TASK INSTRUCTIONS:
The output is the lines below from the one with "R8: 2.2k (IND, STG) -> 220 (IND, STG)" through the one with "IC6: buffer CD4050", both included, printed exactly and with no other line.

(Version comparison data)
-=-=-

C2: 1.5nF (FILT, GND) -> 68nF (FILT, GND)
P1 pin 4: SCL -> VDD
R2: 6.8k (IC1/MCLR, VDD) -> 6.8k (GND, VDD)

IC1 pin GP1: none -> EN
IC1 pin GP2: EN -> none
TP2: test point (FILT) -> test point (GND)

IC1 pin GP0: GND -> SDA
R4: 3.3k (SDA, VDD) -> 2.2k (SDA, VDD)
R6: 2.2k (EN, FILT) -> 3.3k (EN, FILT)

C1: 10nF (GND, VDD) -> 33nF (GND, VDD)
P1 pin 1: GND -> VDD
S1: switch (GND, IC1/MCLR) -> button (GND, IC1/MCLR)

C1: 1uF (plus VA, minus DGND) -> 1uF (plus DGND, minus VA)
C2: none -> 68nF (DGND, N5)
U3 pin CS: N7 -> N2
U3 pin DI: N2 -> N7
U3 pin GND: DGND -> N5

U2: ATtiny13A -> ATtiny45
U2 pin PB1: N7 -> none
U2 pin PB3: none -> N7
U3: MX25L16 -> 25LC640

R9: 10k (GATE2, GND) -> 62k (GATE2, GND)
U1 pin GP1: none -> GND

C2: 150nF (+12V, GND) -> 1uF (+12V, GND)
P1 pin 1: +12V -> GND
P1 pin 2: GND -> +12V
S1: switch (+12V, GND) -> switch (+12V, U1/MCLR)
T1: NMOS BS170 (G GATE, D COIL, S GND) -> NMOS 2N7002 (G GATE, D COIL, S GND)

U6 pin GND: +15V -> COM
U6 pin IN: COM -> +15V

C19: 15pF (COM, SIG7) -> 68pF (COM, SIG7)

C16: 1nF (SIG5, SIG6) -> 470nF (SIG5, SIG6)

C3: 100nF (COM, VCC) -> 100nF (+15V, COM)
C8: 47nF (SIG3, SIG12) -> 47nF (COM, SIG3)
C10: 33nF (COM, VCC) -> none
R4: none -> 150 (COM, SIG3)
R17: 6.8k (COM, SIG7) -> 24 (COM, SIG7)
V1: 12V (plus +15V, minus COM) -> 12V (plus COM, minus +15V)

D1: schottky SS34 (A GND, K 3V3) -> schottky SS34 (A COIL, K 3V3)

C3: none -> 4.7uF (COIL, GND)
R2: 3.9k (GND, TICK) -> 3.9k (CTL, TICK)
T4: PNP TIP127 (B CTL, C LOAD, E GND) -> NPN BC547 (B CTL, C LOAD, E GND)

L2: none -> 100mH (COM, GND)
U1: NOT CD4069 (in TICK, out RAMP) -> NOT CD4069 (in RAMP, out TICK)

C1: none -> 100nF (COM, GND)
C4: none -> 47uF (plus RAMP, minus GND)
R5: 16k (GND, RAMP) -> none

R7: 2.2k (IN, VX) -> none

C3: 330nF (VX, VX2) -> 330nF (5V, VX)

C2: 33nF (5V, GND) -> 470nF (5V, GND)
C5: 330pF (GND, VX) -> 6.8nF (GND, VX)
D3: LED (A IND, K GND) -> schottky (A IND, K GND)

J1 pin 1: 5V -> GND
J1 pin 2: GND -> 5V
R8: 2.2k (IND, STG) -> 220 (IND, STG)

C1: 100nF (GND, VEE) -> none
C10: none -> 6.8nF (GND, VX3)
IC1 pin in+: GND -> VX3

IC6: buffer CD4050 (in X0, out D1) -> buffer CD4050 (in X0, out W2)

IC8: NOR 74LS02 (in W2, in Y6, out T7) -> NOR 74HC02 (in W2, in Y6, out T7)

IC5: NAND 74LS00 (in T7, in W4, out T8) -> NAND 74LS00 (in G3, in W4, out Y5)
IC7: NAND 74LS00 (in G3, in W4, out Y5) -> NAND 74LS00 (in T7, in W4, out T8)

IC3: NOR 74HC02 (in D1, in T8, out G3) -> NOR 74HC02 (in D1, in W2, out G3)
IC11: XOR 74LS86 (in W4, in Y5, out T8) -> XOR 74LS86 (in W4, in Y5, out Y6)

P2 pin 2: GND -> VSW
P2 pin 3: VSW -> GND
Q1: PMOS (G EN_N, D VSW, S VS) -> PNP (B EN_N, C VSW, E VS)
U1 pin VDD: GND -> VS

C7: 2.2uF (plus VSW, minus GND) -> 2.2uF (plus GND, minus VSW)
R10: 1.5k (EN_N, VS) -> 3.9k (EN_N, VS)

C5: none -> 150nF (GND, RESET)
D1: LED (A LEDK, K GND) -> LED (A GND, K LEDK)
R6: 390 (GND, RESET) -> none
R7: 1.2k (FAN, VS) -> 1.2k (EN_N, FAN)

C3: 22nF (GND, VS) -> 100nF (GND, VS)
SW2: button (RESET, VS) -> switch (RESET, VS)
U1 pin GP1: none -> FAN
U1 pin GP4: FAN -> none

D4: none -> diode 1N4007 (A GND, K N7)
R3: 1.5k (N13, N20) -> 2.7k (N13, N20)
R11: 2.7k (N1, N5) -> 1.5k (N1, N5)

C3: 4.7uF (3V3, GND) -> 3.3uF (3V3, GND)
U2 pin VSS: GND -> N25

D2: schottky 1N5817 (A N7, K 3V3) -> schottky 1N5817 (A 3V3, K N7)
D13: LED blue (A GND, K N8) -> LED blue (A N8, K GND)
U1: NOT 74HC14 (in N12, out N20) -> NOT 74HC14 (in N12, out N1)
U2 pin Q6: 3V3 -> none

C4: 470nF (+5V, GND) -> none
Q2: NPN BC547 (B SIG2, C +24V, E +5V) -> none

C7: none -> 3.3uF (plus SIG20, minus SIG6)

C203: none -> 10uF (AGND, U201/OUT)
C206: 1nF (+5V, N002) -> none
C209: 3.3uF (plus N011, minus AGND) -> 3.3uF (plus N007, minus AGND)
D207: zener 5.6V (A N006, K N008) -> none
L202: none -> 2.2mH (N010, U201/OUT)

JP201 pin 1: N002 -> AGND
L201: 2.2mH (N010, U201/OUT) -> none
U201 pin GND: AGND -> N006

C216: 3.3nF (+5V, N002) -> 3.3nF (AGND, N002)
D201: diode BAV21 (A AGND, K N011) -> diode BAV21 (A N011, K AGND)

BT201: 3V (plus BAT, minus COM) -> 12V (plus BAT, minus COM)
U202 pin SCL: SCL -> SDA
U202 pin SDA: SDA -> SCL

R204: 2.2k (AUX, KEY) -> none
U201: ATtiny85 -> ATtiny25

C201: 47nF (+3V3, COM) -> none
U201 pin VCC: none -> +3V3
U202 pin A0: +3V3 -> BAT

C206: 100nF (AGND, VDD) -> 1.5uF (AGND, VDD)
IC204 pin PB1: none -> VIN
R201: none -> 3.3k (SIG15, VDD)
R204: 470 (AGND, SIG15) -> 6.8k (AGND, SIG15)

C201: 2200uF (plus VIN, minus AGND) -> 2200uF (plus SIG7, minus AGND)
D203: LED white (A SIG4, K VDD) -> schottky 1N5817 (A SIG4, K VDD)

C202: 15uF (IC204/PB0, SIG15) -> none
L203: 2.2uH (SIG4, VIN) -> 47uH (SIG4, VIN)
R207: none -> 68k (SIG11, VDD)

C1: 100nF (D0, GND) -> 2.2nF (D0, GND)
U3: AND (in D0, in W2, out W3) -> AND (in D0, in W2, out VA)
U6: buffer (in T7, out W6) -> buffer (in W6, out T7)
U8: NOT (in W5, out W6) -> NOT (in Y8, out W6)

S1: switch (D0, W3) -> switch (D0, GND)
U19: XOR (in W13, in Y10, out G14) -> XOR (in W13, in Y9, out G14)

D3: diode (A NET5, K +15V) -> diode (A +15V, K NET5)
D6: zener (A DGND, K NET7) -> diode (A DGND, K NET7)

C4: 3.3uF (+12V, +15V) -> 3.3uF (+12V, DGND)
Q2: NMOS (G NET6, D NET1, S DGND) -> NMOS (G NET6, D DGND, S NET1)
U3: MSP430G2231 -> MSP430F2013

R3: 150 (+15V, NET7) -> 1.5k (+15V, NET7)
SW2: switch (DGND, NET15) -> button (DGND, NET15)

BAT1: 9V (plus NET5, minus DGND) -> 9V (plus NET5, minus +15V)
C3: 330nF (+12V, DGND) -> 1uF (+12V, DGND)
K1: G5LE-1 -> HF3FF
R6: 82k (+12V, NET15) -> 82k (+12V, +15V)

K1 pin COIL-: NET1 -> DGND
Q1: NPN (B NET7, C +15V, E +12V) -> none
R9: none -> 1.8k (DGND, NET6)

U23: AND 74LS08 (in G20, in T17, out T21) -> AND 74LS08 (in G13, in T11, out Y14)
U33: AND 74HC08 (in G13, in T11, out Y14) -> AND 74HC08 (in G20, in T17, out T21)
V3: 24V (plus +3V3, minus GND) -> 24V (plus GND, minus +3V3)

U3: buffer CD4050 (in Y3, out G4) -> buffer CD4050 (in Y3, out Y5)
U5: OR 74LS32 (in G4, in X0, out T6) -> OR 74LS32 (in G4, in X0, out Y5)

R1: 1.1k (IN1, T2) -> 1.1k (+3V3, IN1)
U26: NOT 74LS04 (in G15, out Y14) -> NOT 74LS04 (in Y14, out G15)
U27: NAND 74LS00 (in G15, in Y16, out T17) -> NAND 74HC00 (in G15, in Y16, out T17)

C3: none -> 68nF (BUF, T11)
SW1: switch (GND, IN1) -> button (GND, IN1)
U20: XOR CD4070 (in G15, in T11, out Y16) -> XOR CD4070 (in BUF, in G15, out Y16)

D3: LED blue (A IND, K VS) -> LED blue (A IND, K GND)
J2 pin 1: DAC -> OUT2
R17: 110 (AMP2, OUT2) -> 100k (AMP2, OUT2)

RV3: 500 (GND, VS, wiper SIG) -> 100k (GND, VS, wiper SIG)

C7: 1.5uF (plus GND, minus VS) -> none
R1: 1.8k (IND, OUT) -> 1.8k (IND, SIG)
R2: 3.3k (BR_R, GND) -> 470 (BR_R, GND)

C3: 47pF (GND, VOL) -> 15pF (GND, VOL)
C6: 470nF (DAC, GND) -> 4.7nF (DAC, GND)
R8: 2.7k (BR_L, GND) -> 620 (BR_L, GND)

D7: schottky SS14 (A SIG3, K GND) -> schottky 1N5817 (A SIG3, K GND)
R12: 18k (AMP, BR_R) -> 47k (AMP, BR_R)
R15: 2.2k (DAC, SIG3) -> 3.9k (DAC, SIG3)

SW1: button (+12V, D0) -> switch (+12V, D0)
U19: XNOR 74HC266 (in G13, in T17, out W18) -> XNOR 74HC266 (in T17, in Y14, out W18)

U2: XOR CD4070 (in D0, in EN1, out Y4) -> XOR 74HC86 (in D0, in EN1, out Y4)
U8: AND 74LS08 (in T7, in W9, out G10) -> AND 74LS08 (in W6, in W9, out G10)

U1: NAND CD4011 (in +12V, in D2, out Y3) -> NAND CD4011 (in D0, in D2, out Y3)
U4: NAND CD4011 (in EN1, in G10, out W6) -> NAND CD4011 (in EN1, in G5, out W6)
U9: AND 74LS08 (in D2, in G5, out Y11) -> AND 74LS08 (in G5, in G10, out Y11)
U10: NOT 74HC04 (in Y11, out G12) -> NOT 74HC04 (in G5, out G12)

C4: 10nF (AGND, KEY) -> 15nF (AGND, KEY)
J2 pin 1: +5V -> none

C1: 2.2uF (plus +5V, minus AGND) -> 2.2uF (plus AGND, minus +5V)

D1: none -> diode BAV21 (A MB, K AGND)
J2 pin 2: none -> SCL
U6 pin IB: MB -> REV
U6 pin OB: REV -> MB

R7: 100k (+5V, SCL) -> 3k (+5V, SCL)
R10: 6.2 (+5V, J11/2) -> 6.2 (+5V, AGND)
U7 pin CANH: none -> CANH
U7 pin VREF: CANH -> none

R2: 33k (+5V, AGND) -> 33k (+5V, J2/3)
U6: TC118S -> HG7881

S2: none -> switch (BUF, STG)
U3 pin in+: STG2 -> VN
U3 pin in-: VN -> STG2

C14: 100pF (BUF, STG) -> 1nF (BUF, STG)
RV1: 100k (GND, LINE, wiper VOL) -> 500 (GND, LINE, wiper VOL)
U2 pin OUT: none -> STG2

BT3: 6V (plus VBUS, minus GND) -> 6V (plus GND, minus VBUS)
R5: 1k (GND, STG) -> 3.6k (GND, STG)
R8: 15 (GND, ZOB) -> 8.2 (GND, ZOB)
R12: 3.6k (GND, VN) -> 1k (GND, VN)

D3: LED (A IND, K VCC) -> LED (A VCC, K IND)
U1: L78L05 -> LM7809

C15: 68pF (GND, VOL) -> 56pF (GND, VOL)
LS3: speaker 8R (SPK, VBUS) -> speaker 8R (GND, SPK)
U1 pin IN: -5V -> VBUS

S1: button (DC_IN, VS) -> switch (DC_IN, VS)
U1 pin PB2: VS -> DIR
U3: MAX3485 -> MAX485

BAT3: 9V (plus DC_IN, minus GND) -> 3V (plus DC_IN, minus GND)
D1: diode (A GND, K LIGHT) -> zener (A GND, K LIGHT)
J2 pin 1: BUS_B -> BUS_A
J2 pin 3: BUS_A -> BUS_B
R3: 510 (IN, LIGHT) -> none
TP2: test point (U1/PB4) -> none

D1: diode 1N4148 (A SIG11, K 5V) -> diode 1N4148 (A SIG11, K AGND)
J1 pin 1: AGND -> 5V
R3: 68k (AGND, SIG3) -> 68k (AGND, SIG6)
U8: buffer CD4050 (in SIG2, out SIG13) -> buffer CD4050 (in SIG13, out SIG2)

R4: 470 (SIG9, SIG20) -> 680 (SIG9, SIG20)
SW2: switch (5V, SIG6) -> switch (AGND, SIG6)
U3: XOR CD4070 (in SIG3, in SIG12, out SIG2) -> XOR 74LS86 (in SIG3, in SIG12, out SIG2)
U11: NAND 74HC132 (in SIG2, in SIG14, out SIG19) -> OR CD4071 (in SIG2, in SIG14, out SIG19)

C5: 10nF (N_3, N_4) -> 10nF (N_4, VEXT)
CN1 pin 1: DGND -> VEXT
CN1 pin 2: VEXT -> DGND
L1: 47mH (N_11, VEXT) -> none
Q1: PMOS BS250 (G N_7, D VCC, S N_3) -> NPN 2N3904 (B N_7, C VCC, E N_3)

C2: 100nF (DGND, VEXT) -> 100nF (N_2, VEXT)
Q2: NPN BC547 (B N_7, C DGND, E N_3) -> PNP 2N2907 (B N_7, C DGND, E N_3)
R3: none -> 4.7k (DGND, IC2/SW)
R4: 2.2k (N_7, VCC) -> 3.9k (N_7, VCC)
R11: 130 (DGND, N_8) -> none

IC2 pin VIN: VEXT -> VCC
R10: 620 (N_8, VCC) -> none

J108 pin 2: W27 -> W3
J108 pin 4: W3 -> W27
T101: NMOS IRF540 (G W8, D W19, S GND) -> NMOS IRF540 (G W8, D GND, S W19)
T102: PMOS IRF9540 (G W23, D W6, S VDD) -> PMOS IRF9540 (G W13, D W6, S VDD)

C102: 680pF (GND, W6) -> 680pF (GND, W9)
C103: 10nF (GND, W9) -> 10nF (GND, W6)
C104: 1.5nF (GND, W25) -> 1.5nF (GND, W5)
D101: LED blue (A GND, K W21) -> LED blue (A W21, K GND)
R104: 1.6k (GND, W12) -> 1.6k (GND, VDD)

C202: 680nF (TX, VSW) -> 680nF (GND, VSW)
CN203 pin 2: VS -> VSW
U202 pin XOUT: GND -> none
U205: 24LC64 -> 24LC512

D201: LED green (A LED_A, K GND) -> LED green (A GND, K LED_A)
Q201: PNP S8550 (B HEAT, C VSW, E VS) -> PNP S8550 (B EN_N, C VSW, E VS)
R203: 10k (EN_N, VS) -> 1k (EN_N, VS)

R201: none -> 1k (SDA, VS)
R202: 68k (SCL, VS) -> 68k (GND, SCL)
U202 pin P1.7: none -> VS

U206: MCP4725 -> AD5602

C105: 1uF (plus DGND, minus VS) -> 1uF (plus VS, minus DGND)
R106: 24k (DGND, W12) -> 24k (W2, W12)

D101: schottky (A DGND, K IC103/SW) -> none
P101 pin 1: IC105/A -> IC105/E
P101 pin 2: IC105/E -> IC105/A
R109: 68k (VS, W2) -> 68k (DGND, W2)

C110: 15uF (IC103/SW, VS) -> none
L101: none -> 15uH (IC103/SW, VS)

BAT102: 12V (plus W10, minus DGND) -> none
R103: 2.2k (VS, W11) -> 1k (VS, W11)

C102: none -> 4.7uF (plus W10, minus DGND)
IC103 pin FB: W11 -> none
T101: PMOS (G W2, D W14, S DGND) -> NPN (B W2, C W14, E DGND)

-=-=-

SOLUTION TO THE EXERCISE:
R8: 2.2k (IND, STG) -> 220 (IND, STG)

C1: 100nF (GND, VEE) -> none
C10: none -> 6.8nF (GND, VX3)
IC1 pin in+: GND -> VX3

IC6: buffer CD4050 (in X0, out D1) -> buffer CD4050 (in X0, out W2)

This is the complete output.